Brief
Wherever a picture appears, skip it and retype the rest of the data exactly.

Data excerpts
===============
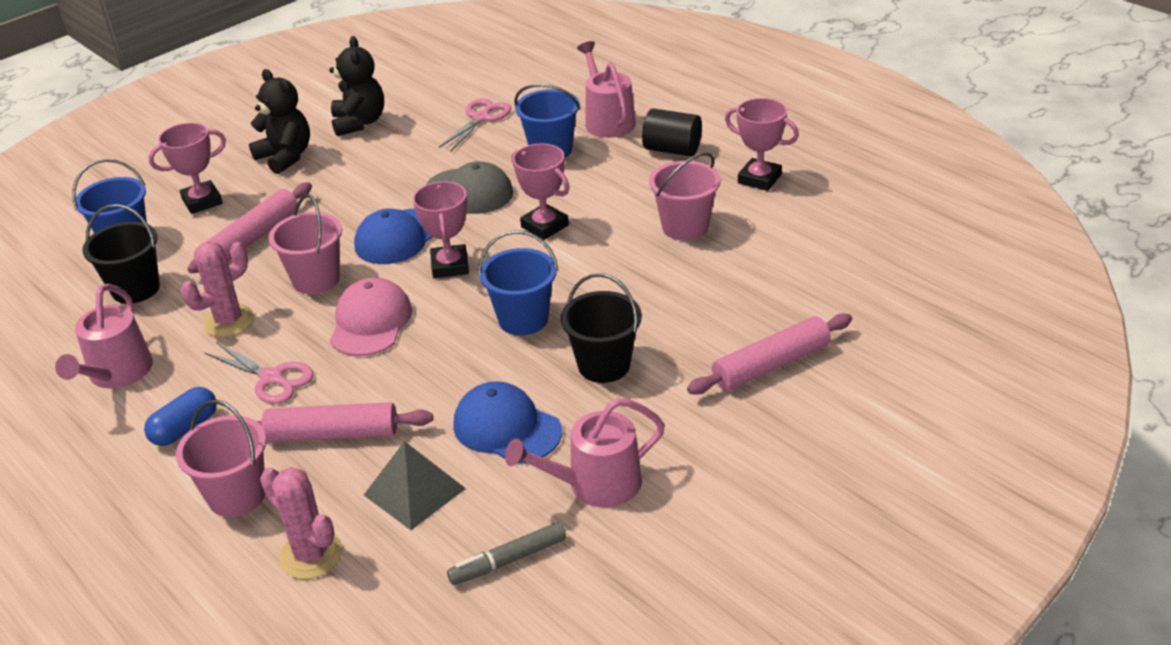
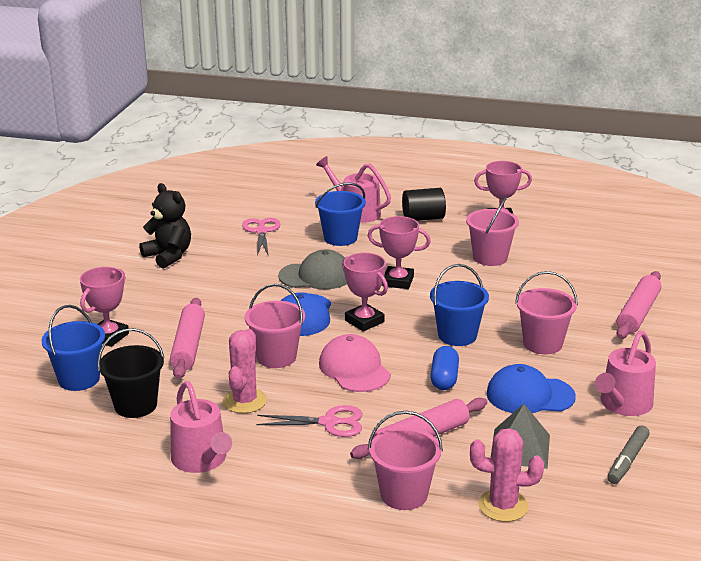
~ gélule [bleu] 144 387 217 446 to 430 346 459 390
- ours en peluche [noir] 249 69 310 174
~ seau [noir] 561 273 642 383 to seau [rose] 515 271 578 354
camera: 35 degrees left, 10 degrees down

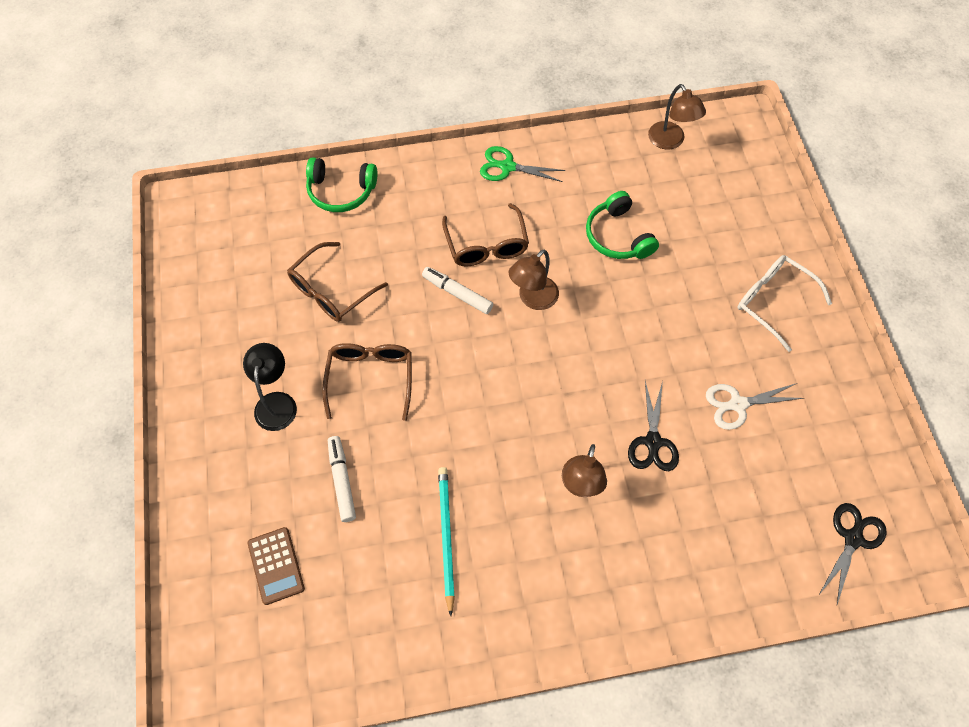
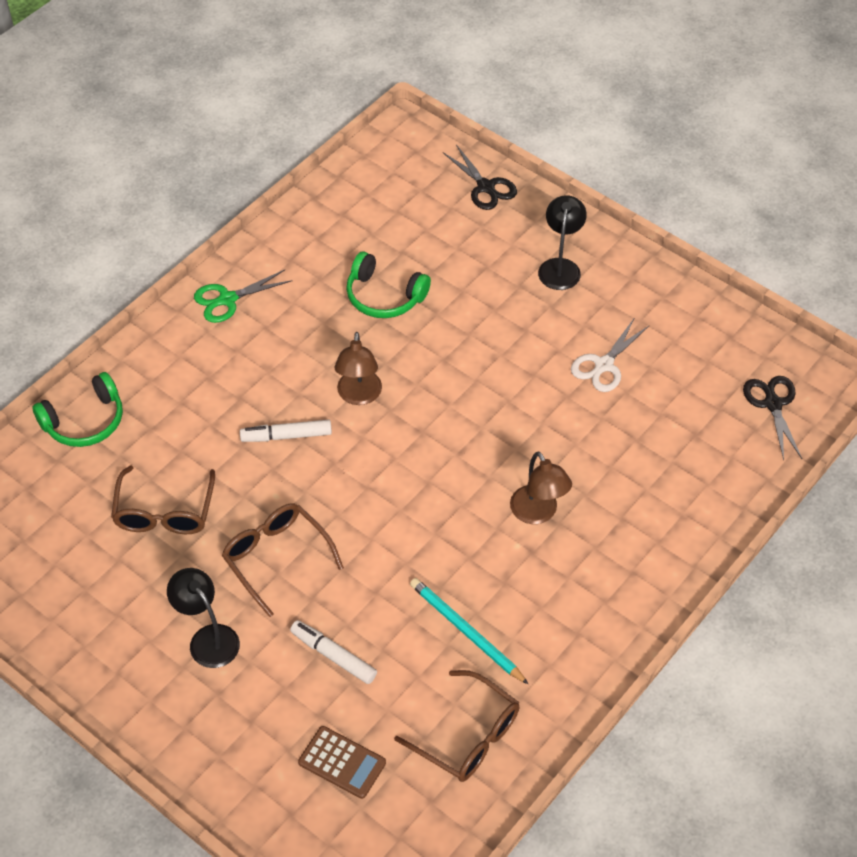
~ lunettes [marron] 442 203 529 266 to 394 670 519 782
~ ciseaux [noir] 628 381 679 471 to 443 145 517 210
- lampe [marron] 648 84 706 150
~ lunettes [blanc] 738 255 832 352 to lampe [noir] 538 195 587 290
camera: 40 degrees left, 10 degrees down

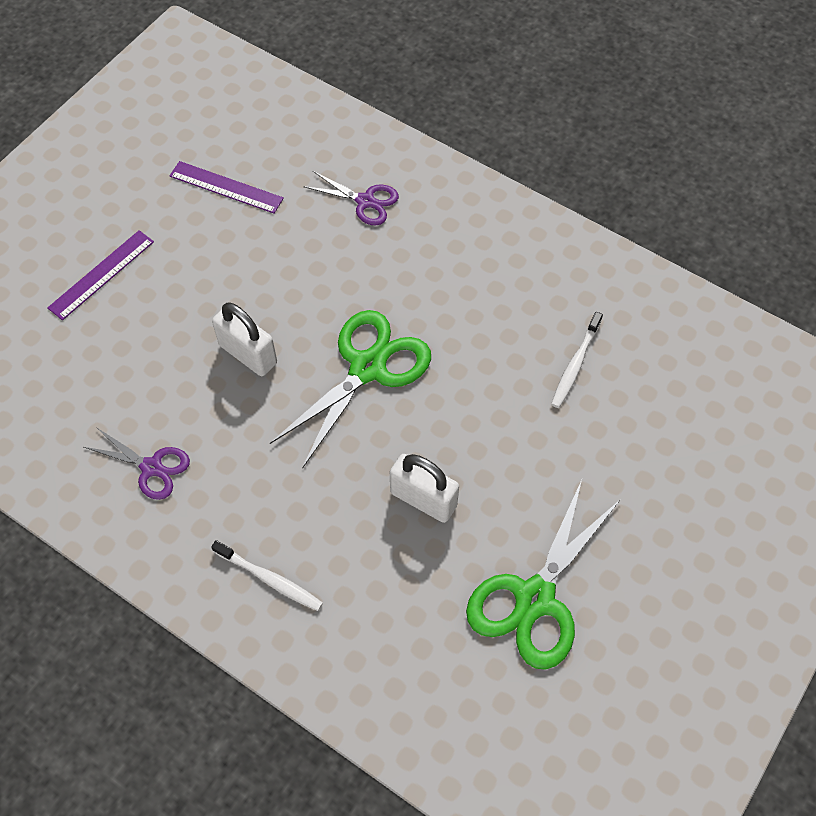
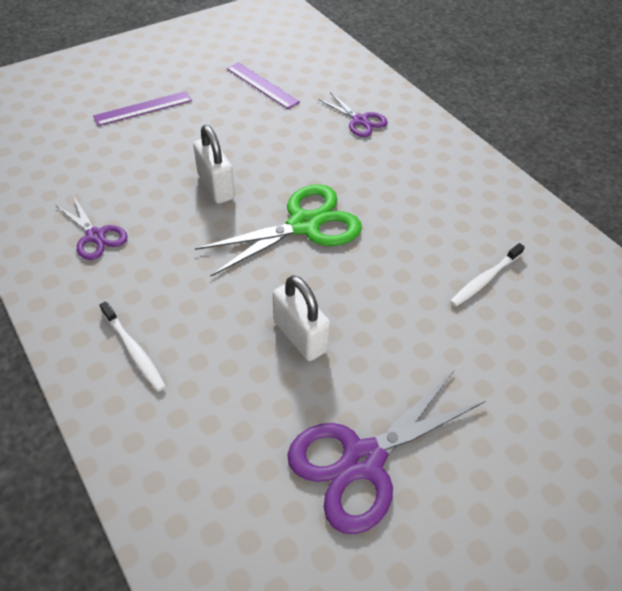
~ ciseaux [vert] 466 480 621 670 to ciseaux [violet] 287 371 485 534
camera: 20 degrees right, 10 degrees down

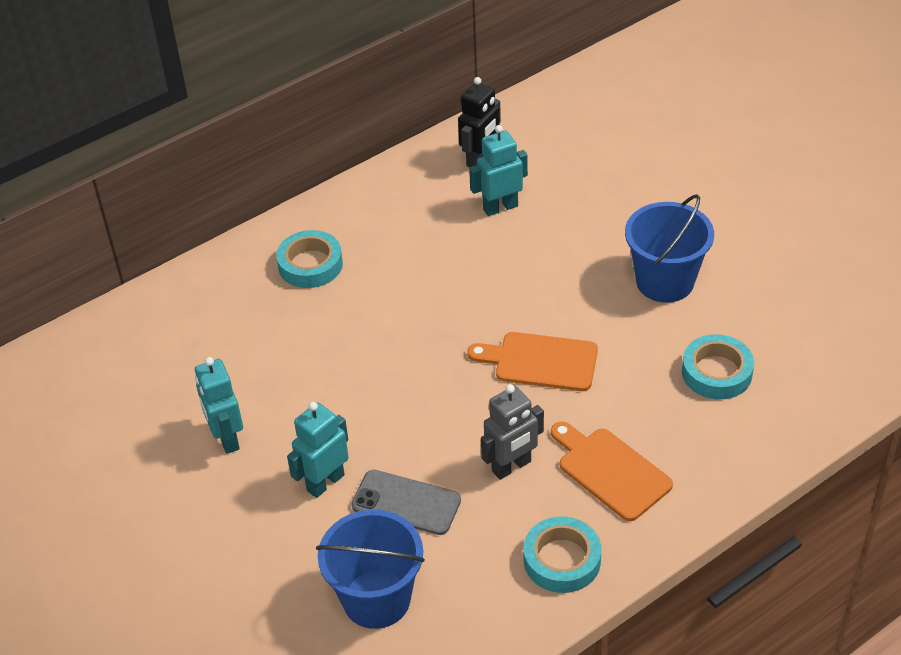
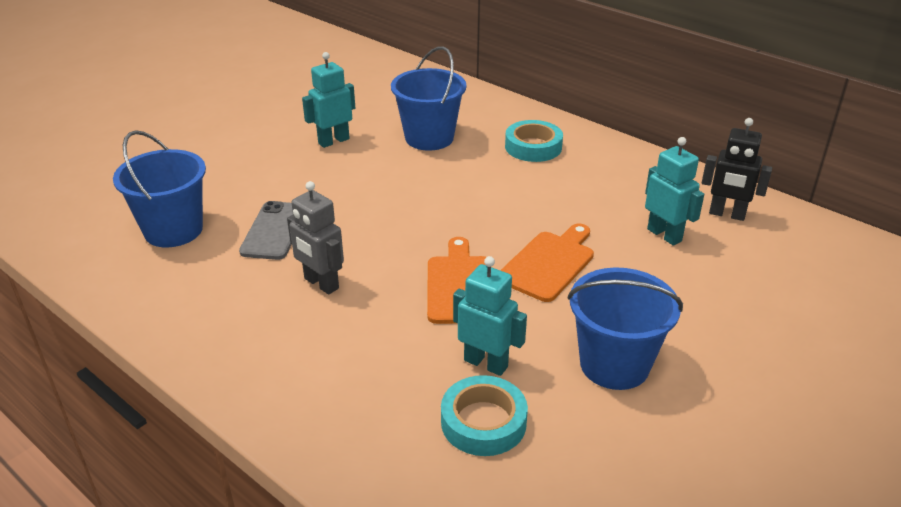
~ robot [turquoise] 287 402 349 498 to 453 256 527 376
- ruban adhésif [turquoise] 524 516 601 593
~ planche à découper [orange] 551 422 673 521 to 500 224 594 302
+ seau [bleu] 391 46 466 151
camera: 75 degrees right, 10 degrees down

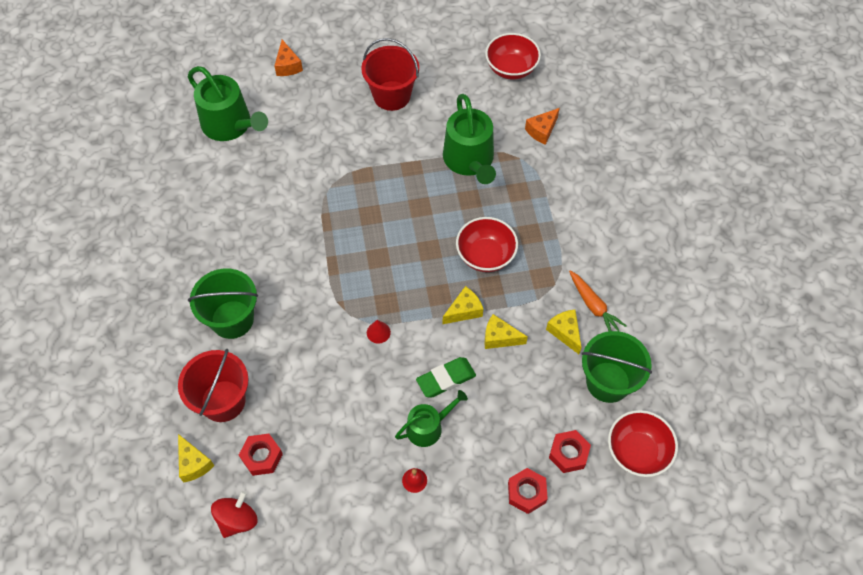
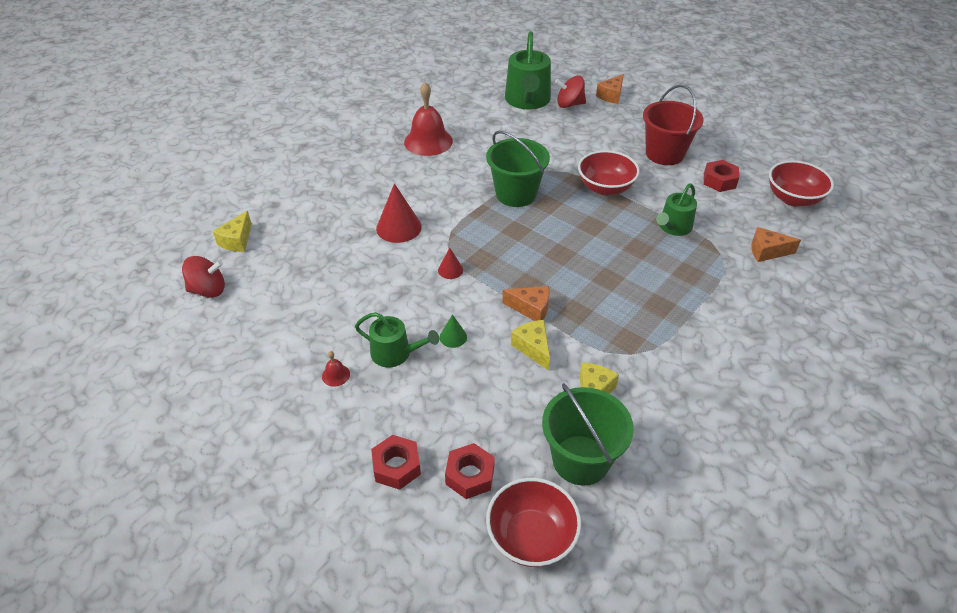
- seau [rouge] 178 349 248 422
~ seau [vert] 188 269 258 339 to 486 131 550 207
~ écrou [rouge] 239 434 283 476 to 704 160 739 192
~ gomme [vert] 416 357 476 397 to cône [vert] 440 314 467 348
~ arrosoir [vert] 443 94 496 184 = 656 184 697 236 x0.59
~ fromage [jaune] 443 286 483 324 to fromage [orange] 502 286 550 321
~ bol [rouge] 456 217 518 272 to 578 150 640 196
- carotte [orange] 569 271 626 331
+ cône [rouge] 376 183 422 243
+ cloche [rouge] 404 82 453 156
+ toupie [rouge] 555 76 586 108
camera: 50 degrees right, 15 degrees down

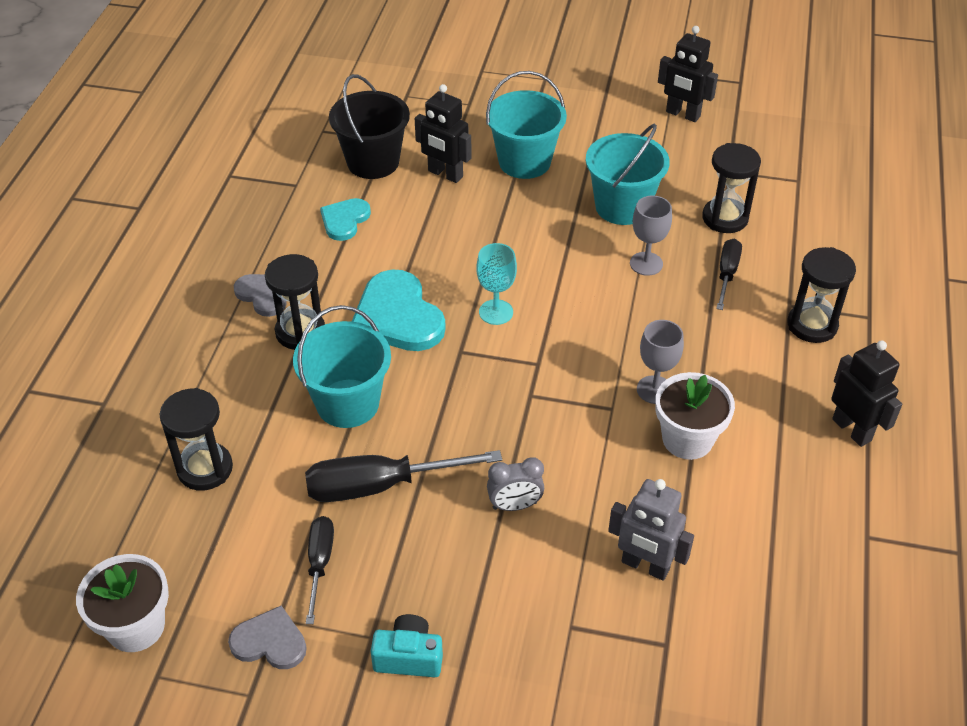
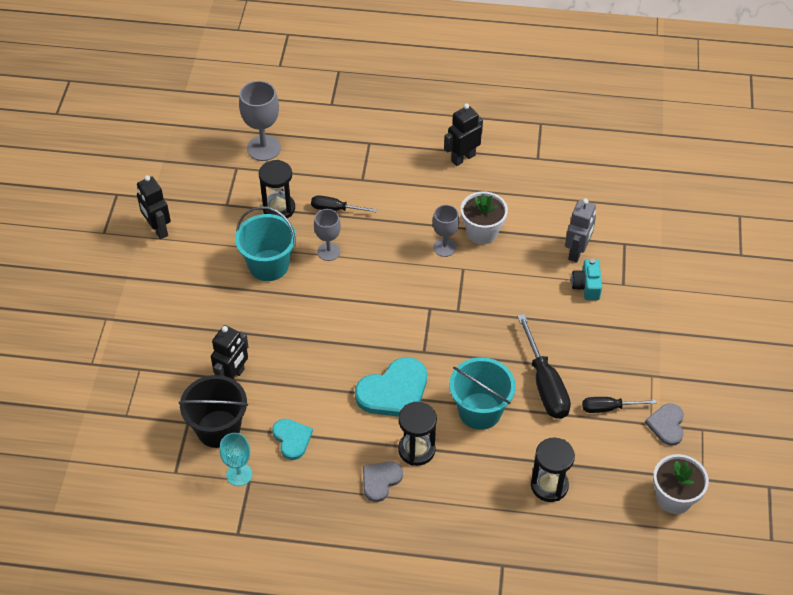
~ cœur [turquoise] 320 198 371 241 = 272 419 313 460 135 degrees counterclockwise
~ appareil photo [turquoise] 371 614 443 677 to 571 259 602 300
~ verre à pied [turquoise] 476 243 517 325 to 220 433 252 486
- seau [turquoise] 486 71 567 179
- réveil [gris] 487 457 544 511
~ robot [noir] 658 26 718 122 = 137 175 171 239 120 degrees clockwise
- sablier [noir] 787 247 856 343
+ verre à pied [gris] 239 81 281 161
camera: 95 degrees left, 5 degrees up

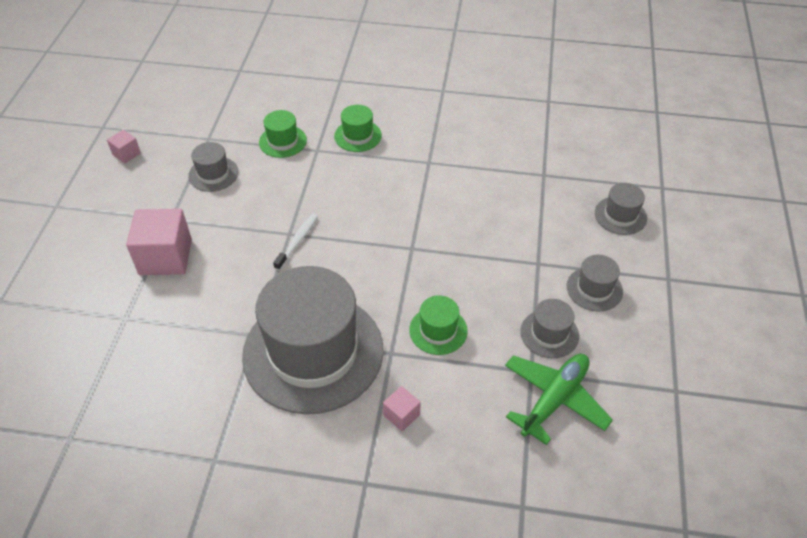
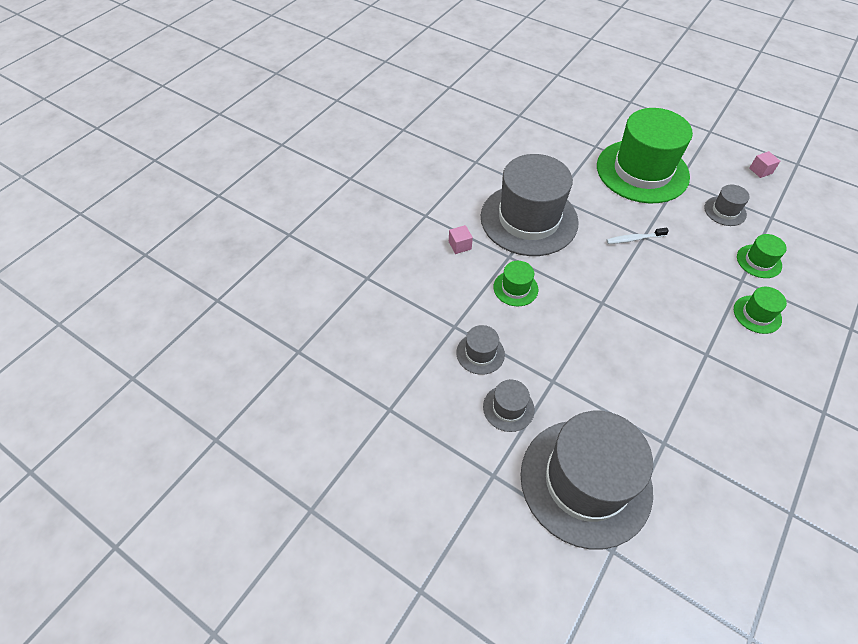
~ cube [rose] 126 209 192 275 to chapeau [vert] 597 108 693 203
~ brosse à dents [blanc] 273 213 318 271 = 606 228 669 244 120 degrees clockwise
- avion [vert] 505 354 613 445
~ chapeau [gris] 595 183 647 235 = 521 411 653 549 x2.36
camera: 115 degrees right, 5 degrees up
===============
Solution to this task
~ gélule [bleu] 144 387 217 446 to 430 346 459 390
- ours en peluche [noir] 249 69 310 174
~ seau [noir] 561 273 642 383 to seau [rose] 515 271 578 354
camera: 35 degrees left, 10 degrees down

~ lunettes [marron] 442 203 529 266 to 394 670 519 782
~ ciseaux [noir] 628 381 679 471 to 443 145 517 210
- lampe [marron] 648 84 706 150
~ lunettes [blanc] 738 255 832 352 to lampe [noir] 538 195 587 290
camera: 40 degrees left, 10 degrees down

~ ciseaux [vert] 466 480 621 670 to ciseaux [violet] 287 371 485 534
camera: 20 degrees right, 10 degrees down

~ robot [turquoise] 287 402 349 498 to 453 256 527 376
- ruban adhésif [turquoise] 524 516 601 593
~ planche à découper [orange] 551 422 673 521 to 500 224 594 302
+ seau [bleu] 391 46 466 151
camera: 75 degrees right, 10 degrees down

- seau [rouge] 178 349 248 422
~ seau [vert] 188 269 258 339 to 486 131 550 207
~ écrou [rouge] 239 434 283 476 to 704 160 739 192
~ gomme [vert] 416 357 476 397 to cône [vert] 440 314 467 348
~ arrosoir [vert] 443 94 496 184 = 656 184 697 236 x0.59
~ fromage [jaune] 443 286 483 324 to fromage [orange] 502 286 550 321
~ bol [rouge] 456 217 518 272 to 578 150 640 196
- carotte [orange] 569 271 626 331
+ cône [rouge] 376 183 422 243
+ cloche [rouge] 404 82 453 156
+ toupie [rouge] 555 76 586 108
camera: 50 degrees right, 15 degrees down

~ cœur [turquoise] 320 198 371 241 = 272 419 313 460 135 degrees counterclockwise
~ appareil photo [turquoise] 371 614 443 677 to 571 259 602 300
~ verre à pied [turquoise] 476 243 517 325 to 220 433 252 486
- seau [turquoise] 486 71 567 179
- réveil [gris] 487 457 544 511
~ robot [noir] 658 26 718 122 = 137 175 171 239 120 degrees clockwise
- sablier [noir] 787 247 856 343
+ verre à pied [gris] 239 81 281 161
camera: 95 degrees left, 5 degrees up

~ cube [rose] 126 209 192 275 to chapeau [vert] 597 108 693 203
~ brosse à dents [blanc] 273 213 318 271 = 606 228 669 244 120 degrees clockwise
- avion [vert] 505 354 613 445
~ chapeau [gris] 595 183 647 235 = 521 411 653 549 x2.36
camera: 115 degrees right, 5 degrees up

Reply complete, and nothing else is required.